▶ **What this task involves**
Pick out every line in the data below that contains the word "brown", and copy each of those lines.

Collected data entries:
● ● ● ● ●

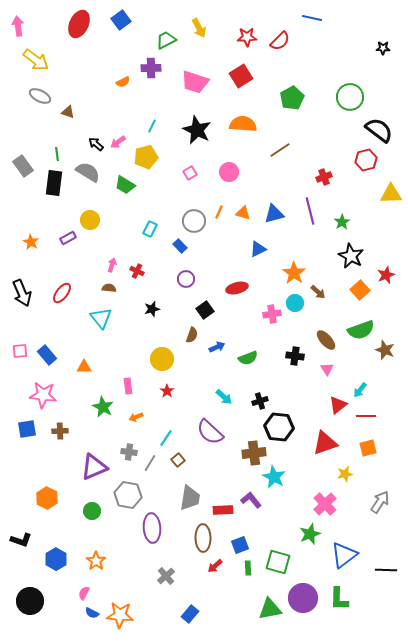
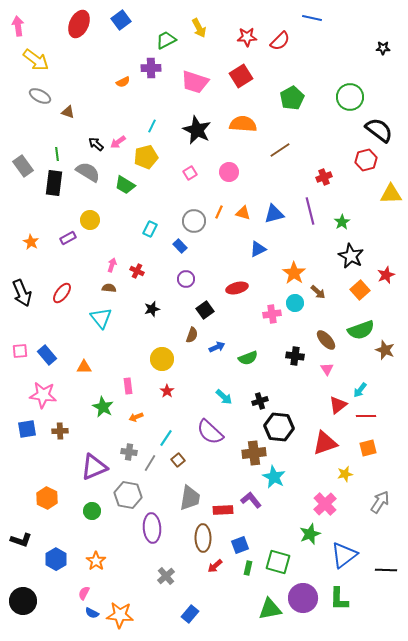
green rectangle at (248, 568): rotated 16 degrees clockwise
black circle at (30, 601): moved 7 px left
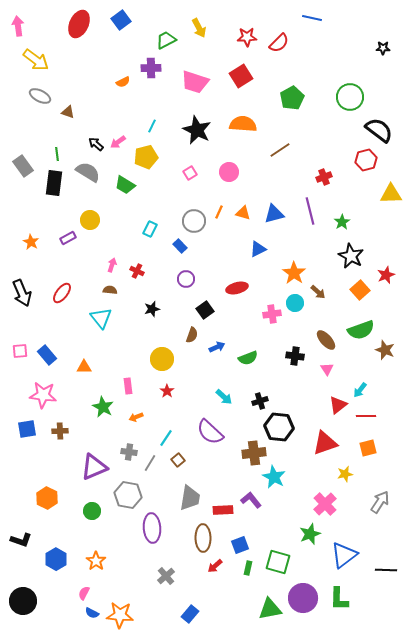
red semicircle at (280, 41): moved 1 px left, 2 px down
brown semicircle at (109, 288): moved 1 px right, 2 px down
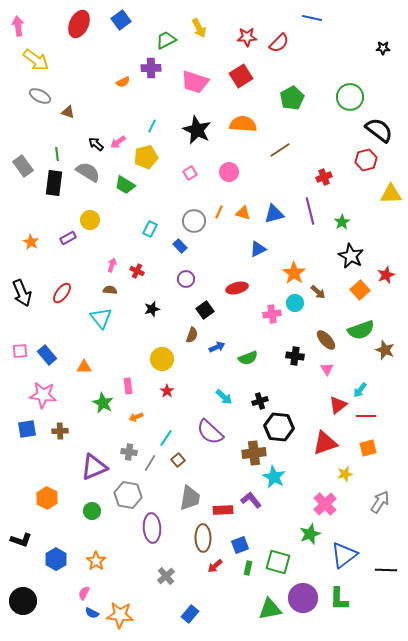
green star at (103, 407): moved 4 px up
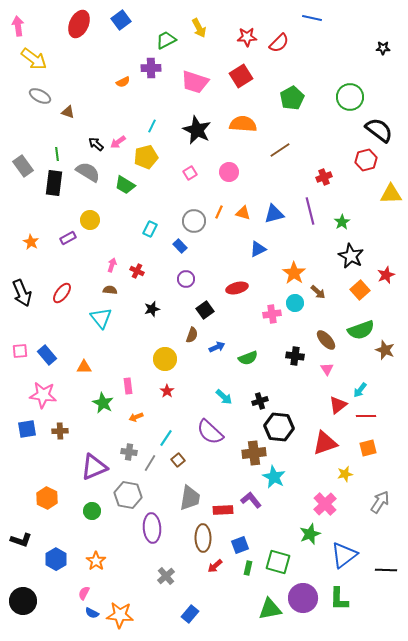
yellow arrow at (36, 60): moved 2 px left, 1 px up
yellow circle at (162, 359): moved 3 px right
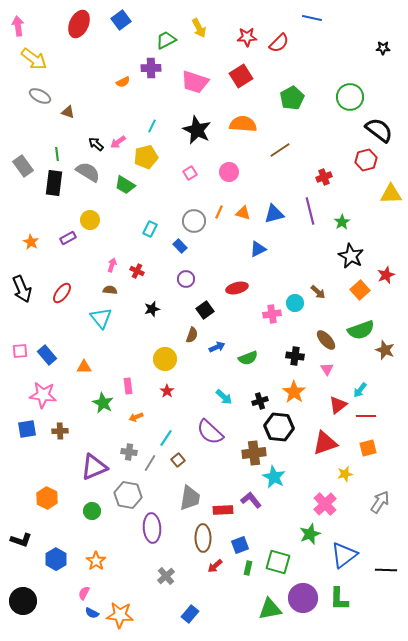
orange star at (294, 273): moved 119 px down
black arrow at (22, 293): moved 4 px up
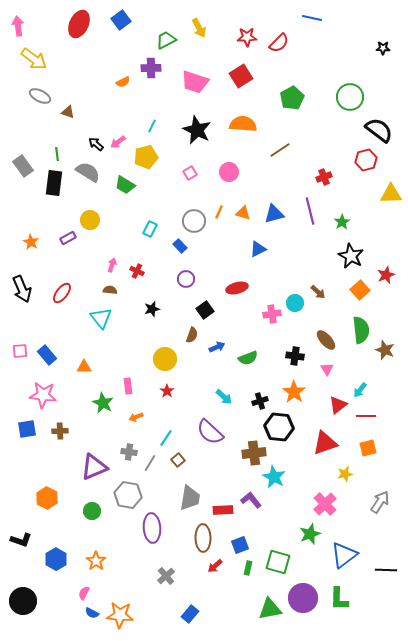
green semicircle at (361, 330): rotated 76 degrees counterclockwise
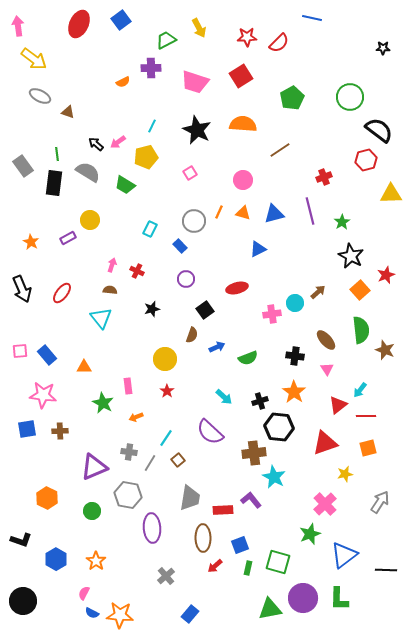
pink circle at (229, 172): moved 14 px right, 8 px down
brown arrow at (318, 292): rotated 84 degrees counterclockwise
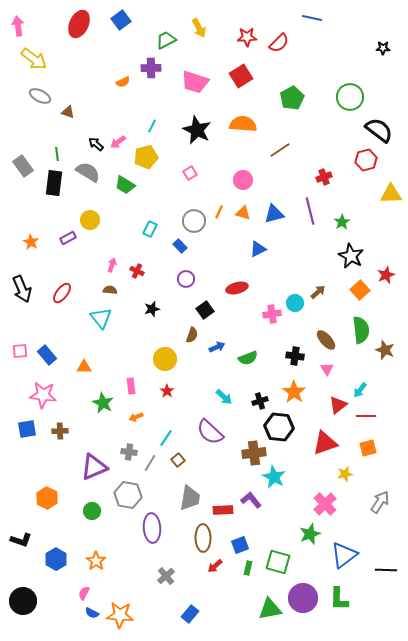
pink rectangle at (128, 386): moved 3 px right
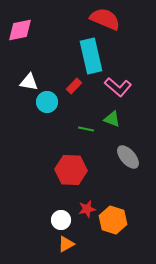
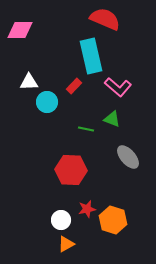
pink diamond: rotated 12 degrees clockwise
white triangle: rotated 12 degrees counterclockwise
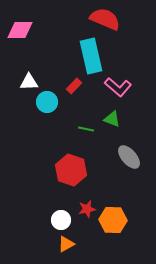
gray ellipse: moved 1 px right
red hexagon: rotated 16 degrees clockwise
orange hexagon: rotated 16 degrees counterclockwise
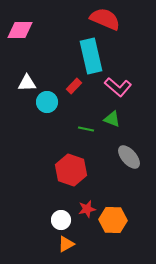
white triangle: moved 2 px left, 1 px down
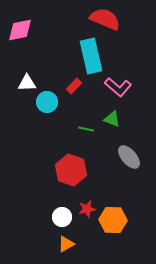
pink diamond: rotated 12 degrees counterclockwise
white circle: moved 1 px right, 3 px up
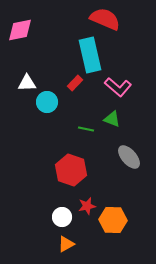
cyan rectangle: moved 1 px left, 1 px up
red rectangle: moved 1 px right, 3 px up
red star: moved 3 px up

● ● ● ● ●

▶ **Response to the task**
brown semicircle at (109, 288): moved 1 px right, 2 px down
brown arrow at (318, 292): rotated 84 degrees counterclockwise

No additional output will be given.